WHAT THE TASK ASKS: Lines from the line with "BAT101: 12V (plus n14, minus GND) -> none" to the line with "IC104: NOT (in" in the entries below, and only those, must be output exactly, with both ends included.

--- INPUT RECORDS Enclosed Below ---

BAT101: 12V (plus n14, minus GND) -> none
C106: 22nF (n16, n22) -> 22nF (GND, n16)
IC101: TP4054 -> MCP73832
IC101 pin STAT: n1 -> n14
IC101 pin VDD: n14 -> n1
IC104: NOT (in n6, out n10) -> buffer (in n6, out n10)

--- End of Enclosed INPUT RECORDS ---
--- INPUT RECORDS Enclosed Below ---

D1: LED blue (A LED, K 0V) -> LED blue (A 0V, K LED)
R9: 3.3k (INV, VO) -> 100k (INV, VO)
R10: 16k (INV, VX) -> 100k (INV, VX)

--- End of Enclosed INPUT RECORDS ---
--- INPUT RECORDS Enclosed Below ---

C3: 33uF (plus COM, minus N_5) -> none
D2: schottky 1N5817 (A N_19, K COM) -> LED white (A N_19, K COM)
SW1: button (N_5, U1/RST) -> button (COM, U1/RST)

--- End of Enclosed INPUT RECORDS ---

REPLY:
BAT101: 12V (plus n14, minus GND) -> none
C106: 22nF (n16, n22) -> 22nF (GND, n16)
IC101: TP4054 -> MCP73832
IC101 pin STAT: n1 -> n14
IC101 pin VDD: n14 -> n1
IC104: NOT (in n6, out n10) -> buffer (in n6, out n10)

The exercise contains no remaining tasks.